• _REQUIREMENT_: Transcribe the data below without any change, starting at the line that contains "has height=2178, width=1683." and stopping after the line that contains "cooked [706, 1020]".

Word and element location data:
☆ ☆ ☆ ☆
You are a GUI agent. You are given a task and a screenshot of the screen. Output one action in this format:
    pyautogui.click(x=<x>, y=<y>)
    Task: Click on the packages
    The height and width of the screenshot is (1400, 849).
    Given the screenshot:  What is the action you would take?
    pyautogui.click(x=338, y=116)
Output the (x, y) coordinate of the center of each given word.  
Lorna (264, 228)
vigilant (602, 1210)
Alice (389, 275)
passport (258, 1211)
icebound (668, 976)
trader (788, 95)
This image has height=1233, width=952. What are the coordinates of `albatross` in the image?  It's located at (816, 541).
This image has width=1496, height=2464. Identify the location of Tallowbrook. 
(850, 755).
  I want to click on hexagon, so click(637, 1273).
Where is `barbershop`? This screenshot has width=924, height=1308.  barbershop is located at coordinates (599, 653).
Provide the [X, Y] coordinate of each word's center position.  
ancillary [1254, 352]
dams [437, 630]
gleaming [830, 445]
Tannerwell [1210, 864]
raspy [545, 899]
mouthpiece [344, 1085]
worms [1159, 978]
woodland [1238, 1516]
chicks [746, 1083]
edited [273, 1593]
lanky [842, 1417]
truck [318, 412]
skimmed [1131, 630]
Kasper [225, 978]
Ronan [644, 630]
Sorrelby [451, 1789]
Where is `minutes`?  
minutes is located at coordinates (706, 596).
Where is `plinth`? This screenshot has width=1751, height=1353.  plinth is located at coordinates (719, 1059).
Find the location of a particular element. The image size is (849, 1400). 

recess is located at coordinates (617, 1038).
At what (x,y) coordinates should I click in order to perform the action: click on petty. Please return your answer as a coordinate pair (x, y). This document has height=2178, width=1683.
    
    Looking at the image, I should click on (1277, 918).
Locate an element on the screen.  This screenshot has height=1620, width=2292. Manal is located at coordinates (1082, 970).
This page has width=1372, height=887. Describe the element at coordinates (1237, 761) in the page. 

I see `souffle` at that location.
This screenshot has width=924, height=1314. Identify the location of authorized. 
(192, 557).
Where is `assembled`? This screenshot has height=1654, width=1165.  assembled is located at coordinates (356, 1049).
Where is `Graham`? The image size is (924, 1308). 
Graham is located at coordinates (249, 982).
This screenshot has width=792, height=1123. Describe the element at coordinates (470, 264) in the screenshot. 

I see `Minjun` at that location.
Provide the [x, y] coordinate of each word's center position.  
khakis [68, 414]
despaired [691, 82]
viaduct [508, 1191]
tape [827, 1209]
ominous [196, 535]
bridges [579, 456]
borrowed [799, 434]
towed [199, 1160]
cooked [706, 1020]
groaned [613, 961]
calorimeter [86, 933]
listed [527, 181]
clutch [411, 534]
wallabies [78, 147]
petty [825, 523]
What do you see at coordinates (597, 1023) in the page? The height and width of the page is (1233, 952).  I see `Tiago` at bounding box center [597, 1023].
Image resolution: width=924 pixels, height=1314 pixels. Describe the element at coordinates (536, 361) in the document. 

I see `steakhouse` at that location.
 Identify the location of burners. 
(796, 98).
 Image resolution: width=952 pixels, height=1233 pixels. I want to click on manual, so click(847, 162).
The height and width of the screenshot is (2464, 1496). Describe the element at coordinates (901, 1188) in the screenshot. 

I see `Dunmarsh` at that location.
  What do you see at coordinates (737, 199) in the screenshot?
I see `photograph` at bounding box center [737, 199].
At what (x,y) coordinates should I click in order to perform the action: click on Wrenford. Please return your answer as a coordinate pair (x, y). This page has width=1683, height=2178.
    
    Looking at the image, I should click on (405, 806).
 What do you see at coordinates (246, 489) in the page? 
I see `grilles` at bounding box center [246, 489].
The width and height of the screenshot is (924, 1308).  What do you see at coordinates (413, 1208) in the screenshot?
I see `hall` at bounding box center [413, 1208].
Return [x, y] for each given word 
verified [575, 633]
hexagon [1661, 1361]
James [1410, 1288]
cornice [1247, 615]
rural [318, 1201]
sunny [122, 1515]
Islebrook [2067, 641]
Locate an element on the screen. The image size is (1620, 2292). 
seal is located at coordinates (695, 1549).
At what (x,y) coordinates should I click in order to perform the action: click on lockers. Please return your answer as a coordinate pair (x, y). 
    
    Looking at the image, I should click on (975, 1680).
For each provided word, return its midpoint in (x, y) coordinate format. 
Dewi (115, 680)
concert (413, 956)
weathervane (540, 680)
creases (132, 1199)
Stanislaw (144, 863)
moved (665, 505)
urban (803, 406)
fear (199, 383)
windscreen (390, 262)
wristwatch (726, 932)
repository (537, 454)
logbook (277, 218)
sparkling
☆ ☆ ☆ ☆
• _SOLVED PROBLEM_:
At what (x,y) coordinates should I click in order to perform the action: click on petty. Please return your answer as a coordinate pair (x, y). This document has height=2178, width=1683.
    
    Looking at the image, I should click on (1277, 918).
Locate an element on the screen.  This screenshot has height=1620, width=2292. Manal is located at coordinates (1082, 970).
This page has width=1372, height=887. Describe the element at coordinates (1237, 761) in the page. 

I see `souffle` at that location.
This screenshot has width=924, height=1314. Identify the location of authorized. 
(192, 557).
Where is `assembled`? This screenshot has height=1654, width=1165.  assembled is located at coordinates (356, 1049).
Where is `Graham`? The image size is (924, 1308). 
Graham is located at coordinates (249, 982).
This screenshot has width=792, height=1123. Describe the element at coordinates (470, 264) in the screenshot. 

I see `Minjun` at that location.
Provide the [x, y] coordinate of each word's center position.  
khakis [68, 414]
despaired [691, 82]
viaduct [508, 1191]
tape [827, 1209]
ominous [196, 535]
bridges [579, 456]
borrowed [799, 434]
towed [199, 1160]
cooked [706, 1020]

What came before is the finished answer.